* **What is needed**: Pull out each line of the data that includes the word "moved".

* **Dataset section**:

((

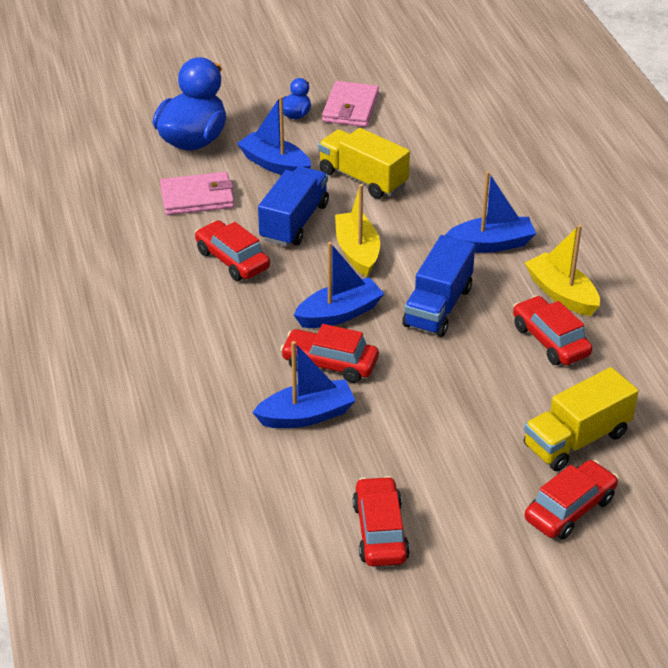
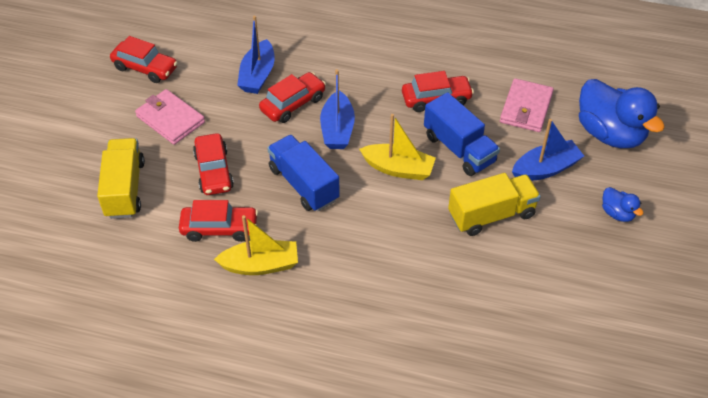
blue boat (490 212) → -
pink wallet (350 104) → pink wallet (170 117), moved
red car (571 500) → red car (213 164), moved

))

* **Your solution**:
pink wallet (350 104) → pink wallet (170 117), moved
red car (571 500) → red car (213 164), moved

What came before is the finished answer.